── Records for this exercise ──

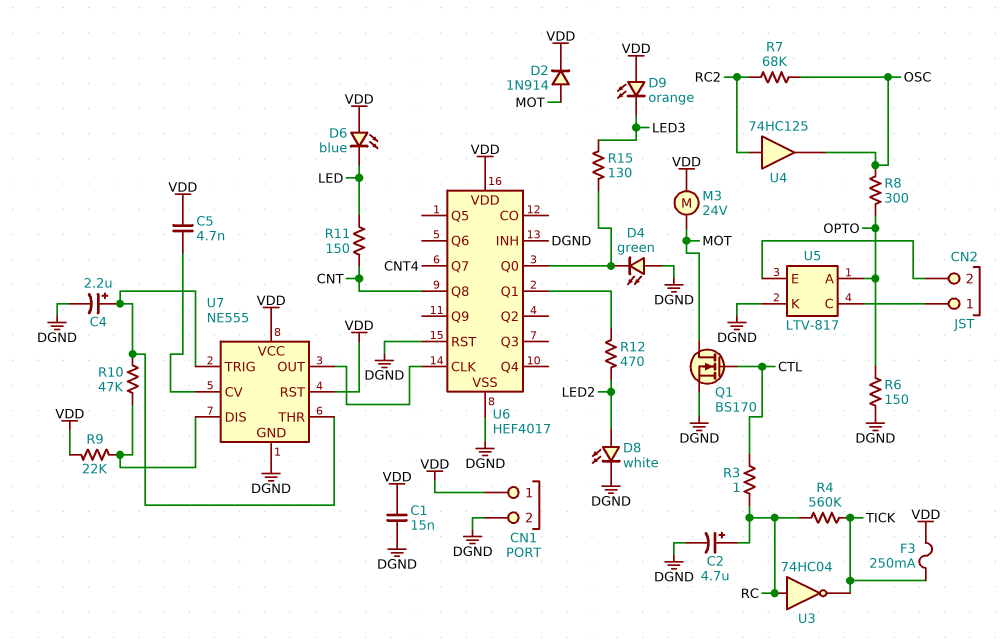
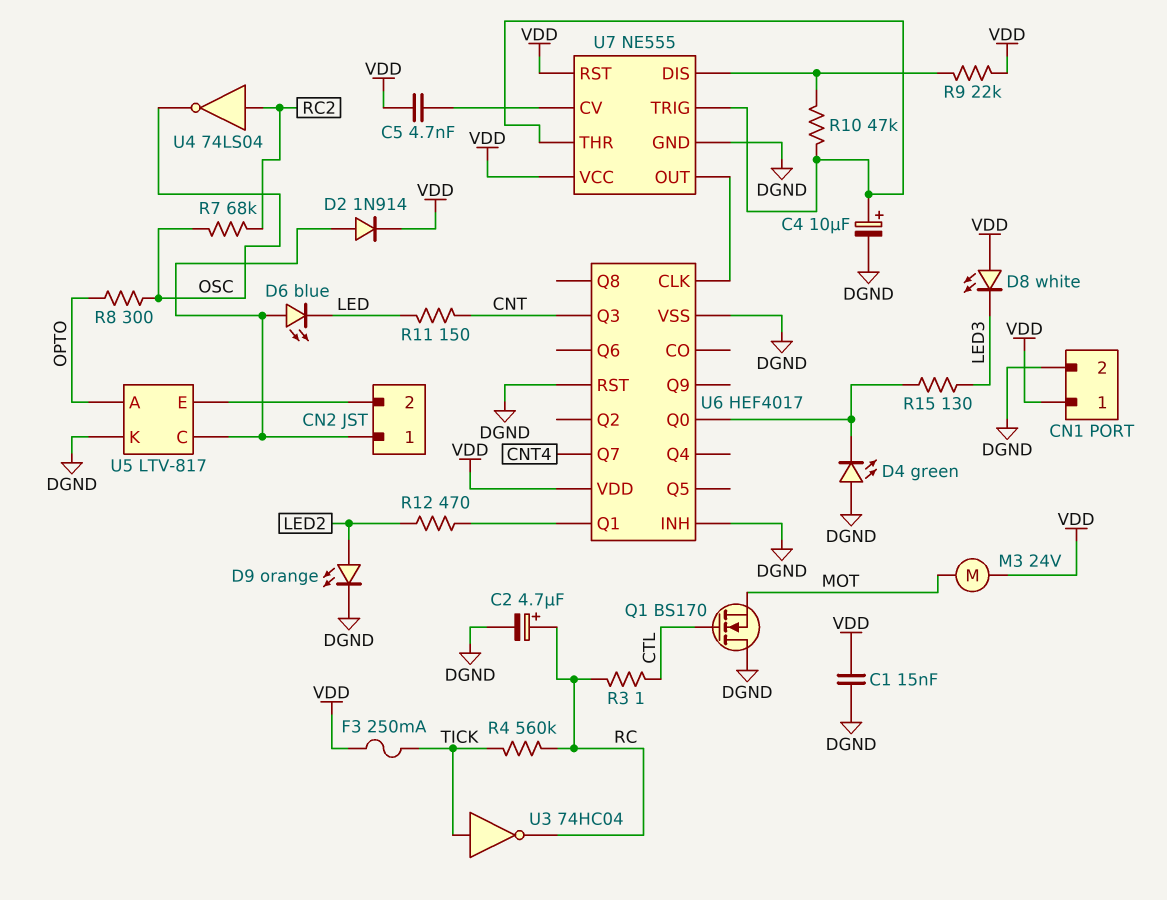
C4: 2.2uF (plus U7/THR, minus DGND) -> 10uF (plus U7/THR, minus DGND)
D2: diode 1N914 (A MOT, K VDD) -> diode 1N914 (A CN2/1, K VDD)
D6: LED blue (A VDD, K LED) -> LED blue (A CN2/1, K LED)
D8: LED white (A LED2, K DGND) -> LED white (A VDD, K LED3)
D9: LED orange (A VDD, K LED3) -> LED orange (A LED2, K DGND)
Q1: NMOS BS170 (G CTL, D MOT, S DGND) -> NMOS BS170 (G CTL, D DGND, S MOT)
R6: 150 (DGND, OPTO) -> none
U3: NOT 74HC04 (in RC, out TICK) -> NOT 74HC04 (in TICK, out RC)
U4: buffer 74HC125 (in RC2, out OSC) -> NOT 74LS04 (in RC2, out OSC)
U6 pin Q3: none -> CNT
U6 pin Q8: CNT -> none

───
── Records for this exercise ──

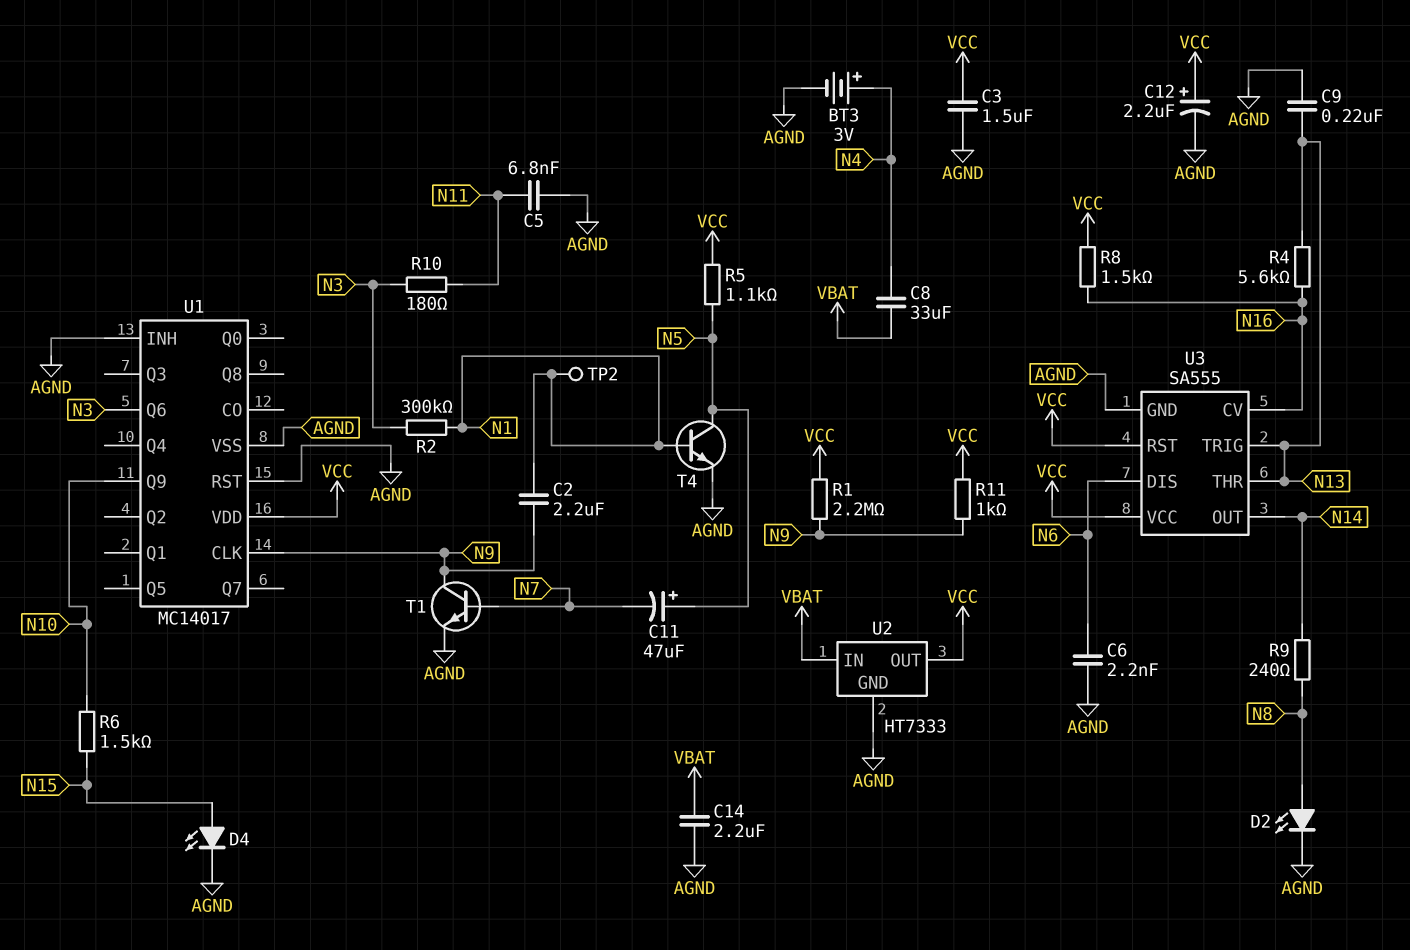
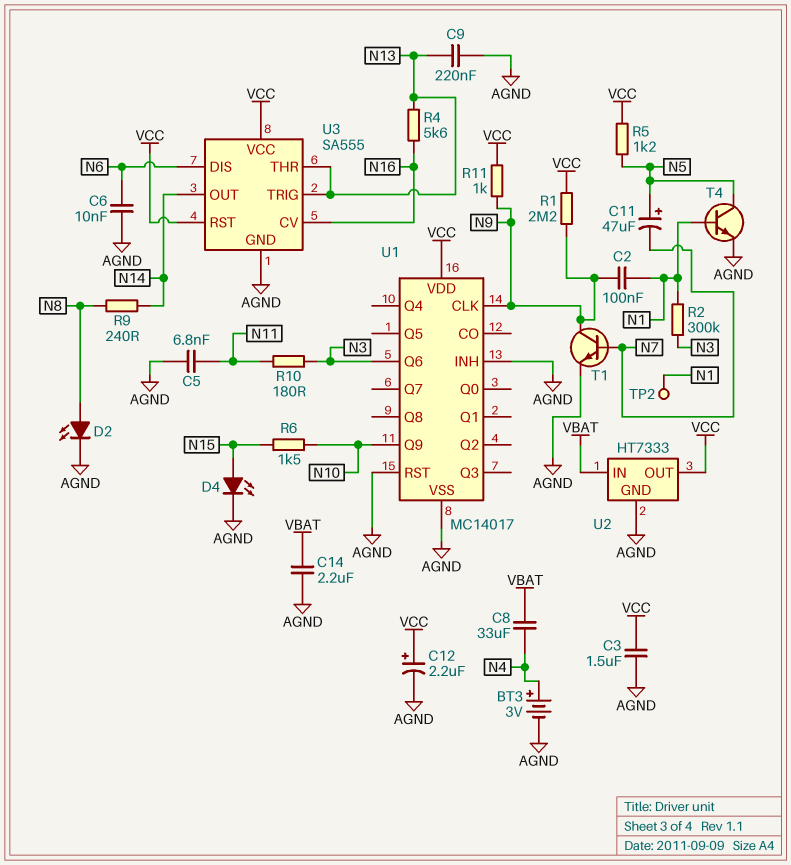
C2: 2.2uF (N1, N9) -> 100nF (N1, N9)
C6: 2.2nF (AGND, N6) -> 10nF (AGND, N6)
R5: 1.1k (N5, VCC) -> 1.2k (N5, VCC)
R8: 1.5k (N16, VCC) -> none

───
── Records for this exercise ──

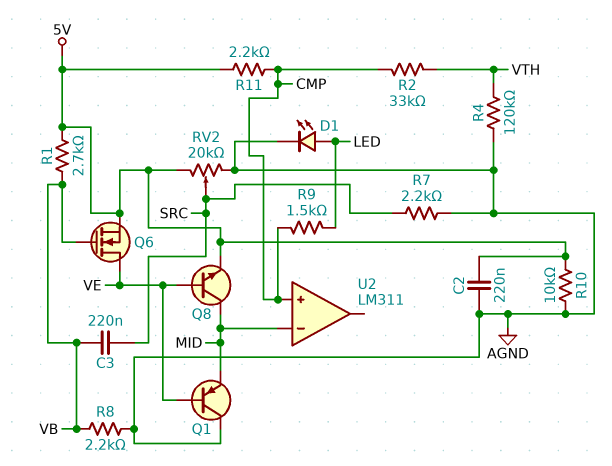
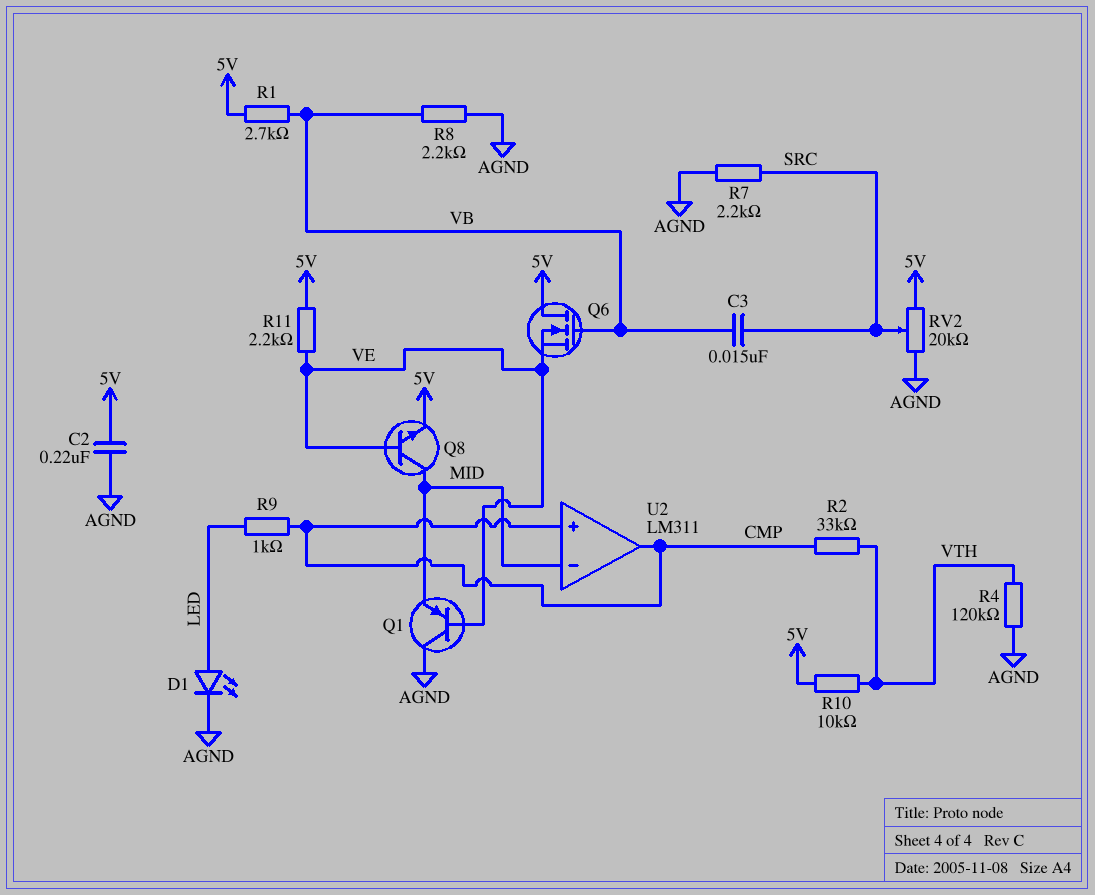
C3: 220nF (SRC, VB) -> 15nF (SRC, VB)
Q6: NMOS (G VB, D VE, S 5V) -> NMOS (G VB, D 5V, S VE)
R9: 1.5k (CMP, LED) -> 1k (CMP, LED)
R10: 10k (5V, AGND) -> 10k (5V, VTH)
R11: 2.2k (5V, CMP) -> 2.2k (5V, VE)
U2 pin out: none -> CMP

───

In the listing above, find the line holding "C4: 2.2uF (plus" and the line holding "U6 pin Q8: CNT -> none", then output those two lines and every line between them exactly.

= Task result =
C4: 2.2uF (plus U7/THR, minus DGND) -> 10uF (plus U7/THR, minus DGND)
D2: diode 1N914 (A MOT, K VDD) -> diode 1N914 (A CN2/1, K VDD)
D6: LED blue (A VDD, K LED) -> LED blue (A CN2/1, K LED)
D8: LED white (A LED2, K DGND) -> LED white (A VDD, K LED3)
D9: LED orange (A VDD, K LED3) -> LED orange (A LED2, K DGND)
Q1: NMOS BS170 (G CTL, D MOT, S DGND) -> NMOS BS170 (G CTL, D DGND, S MOT)
R6: 150 (DGND, OPTO) -> none
U3: NOT 74HC04 (in RC, out TICK) -> NOT 74HC04 (in TICK, out RC)
U4: buffer 74HC125 (in RC2, out OSC) -> NOT 74LS04 (in RC2, out OSC)
U6 pin Q3: none -> CNT
U6 pin Q8: CNT -> none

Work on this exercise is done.